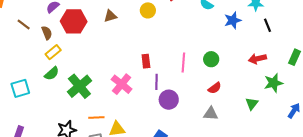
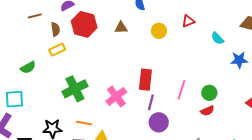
brown line: (24, 24) -> (35, 16), turned -64
red rectangle: (146, 61) -> (145, 80), size x1.5
green semicircle: (52, 73) -> (28, 67), moved
cyan square: (20, 88) -> (14, 99), moved
red semicircle: (215, 88) -> (207, 111), moved

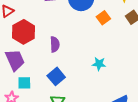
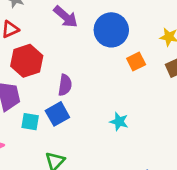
blue square: (56, 76) -> (57, 114), moved
cyan square: (24, 83) -> (30, 122), moved

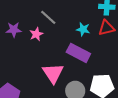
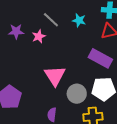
cyan star: (83, 29) -> (79, 20), moved
purple rectangle: (78, 53) -> (100, 58), moved

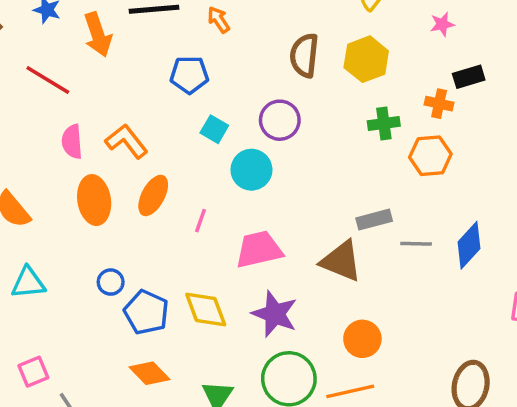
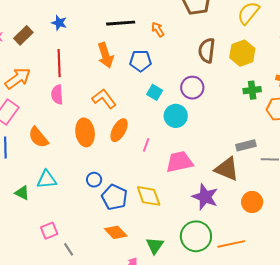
orange arrow: (98, 35) -> (106, 55), moved
red line: (48, 80) -> (59, 63), turned 56
pink semicircle: (72, 142) -> (57, 95), moved
purple star: (275, 314) -> (205, 197), moved
orange circle: (362, 339) -> (252, 202), moved

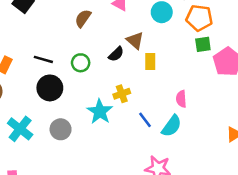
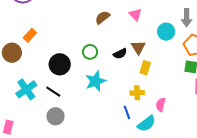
black line: (43, 59) -> (53, 92), moved
yellow cross: (122, 94) -> (137, 93), moved
cyan star: (100, 112) -> (95, 81), moved
gray circle: (61, 129) -> (55, 116), moved

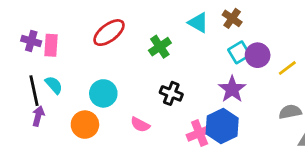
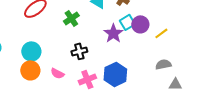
purple star: (232, 89) -> (113, 33), moved
black cross: (171, 93) -> (79, 51), turned -35
orange circle: (85, 125) -> (30, 70), moved
pink cross: (200, 133) -> (87, 79), moved

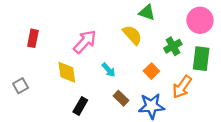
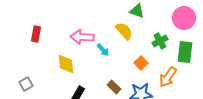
pink arrow: (85, 42) -> (82, 37), turned -130
cyan arrow: (109, 70) -> (103, 50), moved
gray square: (21, 86) -> (26, 84), moved

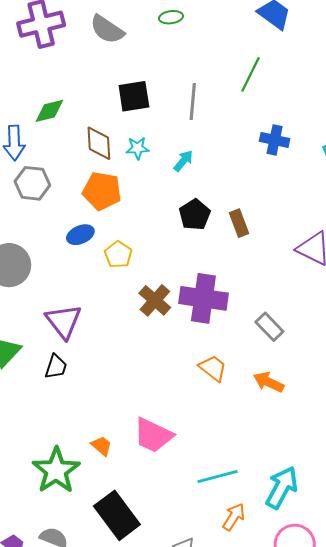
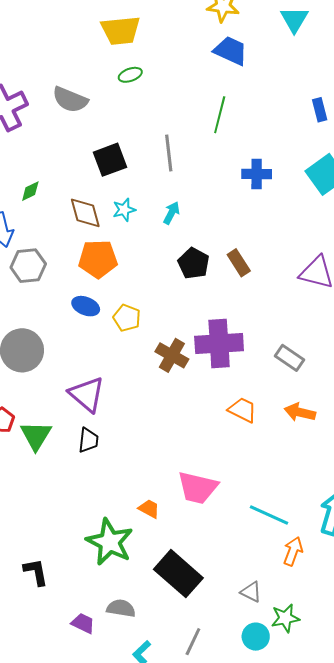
green diamond: (49, 111) -> (30, 191), size x0.7
blue ellipse: (80, 235) -> (86, 306), turned 56
cyan line: (218, 476) -> (269, 515), turned 51

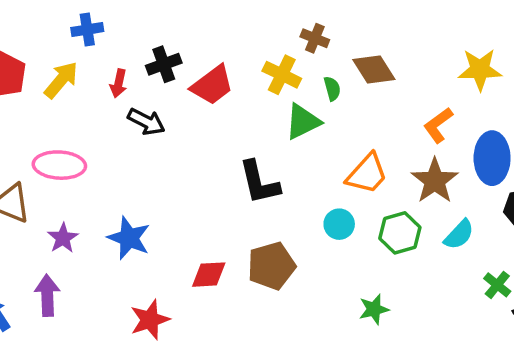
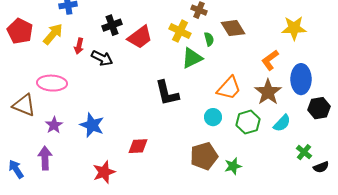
red arrow: (118, 83) -> (79, 46), moved
brown pentagon: (271, 266) -> (204, 156), moved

→ What the exercise asks
What is the number of lines in the entries above that hold the string "arrow"? Please state that number alone.

→ Expected output
4